* DATA IN THIS EXERCISE:
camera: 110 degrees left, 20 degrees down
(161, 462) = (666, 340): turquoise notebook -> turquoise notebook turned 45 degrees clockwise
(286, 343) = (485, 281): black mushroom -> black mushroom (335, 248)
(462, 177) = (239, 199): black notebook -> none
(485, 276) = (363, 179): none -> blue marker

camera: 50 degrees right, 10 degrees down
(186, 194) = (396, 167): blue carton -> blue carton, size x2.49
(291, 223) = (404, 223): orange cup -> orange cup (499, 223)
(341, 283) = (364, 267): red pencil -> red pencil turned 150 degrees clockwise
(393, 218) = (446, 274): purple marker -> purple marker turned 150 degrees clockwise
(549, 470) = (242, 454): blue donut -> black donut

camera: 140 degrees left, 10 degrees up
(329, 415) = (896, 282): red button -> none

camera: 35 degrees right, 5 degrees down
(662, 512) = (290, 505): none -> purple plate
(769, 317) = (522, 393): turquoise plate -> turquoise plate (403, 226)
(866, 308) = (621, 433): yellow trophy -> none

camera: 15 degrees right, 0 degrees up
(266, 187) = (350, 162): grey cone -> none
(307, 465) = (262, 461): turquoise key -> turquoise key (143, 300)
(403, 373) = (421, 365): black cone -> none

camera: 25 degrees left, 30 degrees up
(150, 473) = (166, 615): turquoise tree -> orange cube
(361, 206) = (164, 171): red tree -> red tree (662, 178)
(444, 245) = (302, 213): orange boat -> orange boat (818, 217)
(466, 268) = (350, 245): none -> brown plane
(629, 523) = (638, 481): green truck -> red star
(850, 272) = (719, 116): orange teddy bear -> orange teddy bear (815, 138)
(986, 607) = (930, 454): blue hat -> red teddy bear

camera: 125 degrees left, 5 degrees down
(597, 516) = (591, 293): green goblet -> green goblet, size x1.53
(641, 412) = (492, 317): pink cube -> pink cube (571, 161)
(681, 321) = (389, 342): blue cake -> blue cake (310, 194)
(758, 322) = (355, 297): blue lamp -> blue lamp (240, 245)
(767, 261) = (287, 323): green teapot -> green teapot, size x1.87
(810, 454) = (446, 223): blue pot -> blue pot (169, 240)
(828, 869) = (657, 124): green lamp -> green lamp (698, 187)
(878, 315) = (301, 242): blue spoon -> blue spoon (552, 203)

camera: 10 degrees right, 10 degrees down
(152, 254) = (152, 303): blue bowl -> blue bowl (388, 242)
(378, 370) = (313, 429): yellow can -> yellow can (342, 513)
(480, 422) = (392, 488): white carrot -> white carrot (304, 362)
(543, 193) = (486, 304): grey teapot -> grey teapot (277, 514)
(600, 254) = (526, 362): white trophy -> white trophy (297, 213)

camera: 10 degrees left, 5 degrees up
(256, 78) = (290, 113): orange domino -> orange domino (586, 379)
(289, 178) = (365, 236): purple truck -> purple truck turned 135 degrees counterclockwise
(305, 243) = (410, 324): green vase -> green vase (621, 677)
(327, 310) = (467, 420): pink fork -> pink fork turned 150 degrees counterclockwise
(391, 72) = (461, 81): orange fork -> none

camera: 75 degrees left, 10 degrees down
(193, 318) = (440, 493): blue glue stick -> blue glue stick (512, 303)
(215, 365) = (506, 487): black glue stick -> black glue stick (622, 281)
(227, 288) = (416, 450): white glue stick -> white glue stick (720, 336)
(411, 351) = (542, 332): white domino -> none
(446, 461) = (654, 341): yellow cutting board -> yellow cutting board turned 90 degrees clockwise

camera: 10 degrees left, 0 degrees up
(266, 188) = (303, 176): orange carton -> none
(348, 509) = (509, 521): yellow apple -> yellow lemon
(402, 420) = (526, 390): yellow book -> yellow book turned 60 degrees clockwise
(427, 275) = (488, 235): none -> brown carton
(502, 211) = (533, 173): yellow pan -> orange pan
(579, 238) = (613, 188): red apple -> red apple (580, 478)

* WORK ITEM: Return all the data above, unaltered and complete.

* TASK SOLUTION:
camera: 110 degrees left, 20 degrees down
(161, 462) = (666, 340): turquoise notebook -> turquoise notebook turned 45 degrees clockwise
(286, 343) = (485, 281): black mushroom -> black mushroom (335, 248)
(462, 177) = (239, 199): black notebook -> none
(485, 276) = (363, 179): none -> blue marker

camera: 50 degrees right, 10 degrees down
(186, 194) = (396, 167): blue carton -> blue carton, size x2.49
(291, 223) = (404, 223): orange cup -> orange cup (499, 223)
(341, 283) = (364, 267): red pencil -> red pencil turned 150 degrees clockwise
(393, 218) = (446, 274): purple marker -> purple marker turned 150 degrees clockwise
(549, 470) = (242, 454): blue donut -> black donut

camera: 140 degrees left, 10 degrees up
(329, 415) = (896, 282): red button -> none

camera: 35 degrees right, 5 degrees down
(662, 512) = (290, 505): none -> purple plate
(769, 317) = (522, 393): turquoise plate -> turquoise plate (403, 226)
(866, 308) = (621, 433): yellow trophy -> none

camera: 15 degrees right, 0 degrees up
(266, 187) = (350, 162): grey cone -> none
(307, 465) = (262, 461): turquoise key -> turquoise key (143, 300)
(403, 373) = (421, 365): black cone -> none

camera: 25 degrees left, 30 degrees up
(150, 473) = (166, 615): turquoise tree -> orange cube
(361, 206) = (164, 171): red tree -> red tree (662, 178)
(444, 245) = (302, 213): orange boat -> orange boat (818, 217)
(466, 268) = (350, 245): none -> brown plane
(629, 523) = (638, 481): green truck -> red star
(850, 272) = (719, 116): orange teddy bear -> orange teddy bear (815, 138)
(986, 607) = (930, 454): blue hat -> red teddy bear

camera: 125 degrees left, 5 degrees down
(597, 516) = (591, 293): green goblet -> green goblet, size x1.53
(641, 412) = (492, 317): pink cube -> pink cube (571, 161)
(681, 321) = (389, 342): blue cake -> blue cake (310, 194)
(758, 322) = (355, 297): blue lamp -> blue lamp (240, 245)
(767, 261) = (287, 323): green teapot -> green teapot, size x1.87
(810, 454) = (446, 223): blue pot -> blue pot (169, 240)
(828, 869) = (657, 124): green lamp -> green lamp (698, 187)
(878, 315) = (301, 242): blue spoon -> blue spoon (552, 203)

camera: 10 degrees right, 10 degrees down
(152, 254) = (152, 303): blue bowl -> blue bowl (388, 242)
(378, 370) = (313, 429): yellow can -> yellow can (342, 513)
(480, 422) = (392, 488): white carrot -> white carrot (304, 362)
(543, 193) = (486, 304): grey teapot -> grey teapot (277, 514)
(600, 254) = (526, 362): white trophy -> white trophy (297, 213)

camera: 10 degrees left, 5 degrees up
(256, 78) = (290, 113): orange domino -> orange domino (586, 379)
(289, 178) = (365, 236): purple truck -> purple truck turned 135 degrees counterclockwise
(305, 243) = (410, 324): green vase -> green vase (621, 677)
(327, 310) = (467, 420): pink fork -> pink fork turned 150 degrees counterclockwise
(391, 72) = (461, 81): orange fork -> none

camera: 75 degrees left, 10 degrees down
(193, 318) = (440, 493): blue glue stick -> blue glue stick (512, 303)
(215, 365) = (506, 487): black glue stick -> black glue stick (622, 281)
(227, 288) = (416, 450): white glue stick -> white glue stick (720, 336)
(411, 351) = (542, 332): white domino -> none
(446, 461) = (654, 341): yellow cutting board -> yellow cutting board turned 90 degrees clockwise

camera: 10 degrees left, 0 degrees up
(266, 188) = (303, 176): orange carton -> none
(348, 509) = (509, 521): yellow apple -> yellow lemon
(402, 420) = (526, 390): yellow book -> yellow book turned 60 degrees clockwise
(427, 275) = (488, 235): none -> brown carton
(502, 211) = (533, 173): yellow pan -> orange pan
(579, 238) = (613, 188): red apple -> red apple (580, 478)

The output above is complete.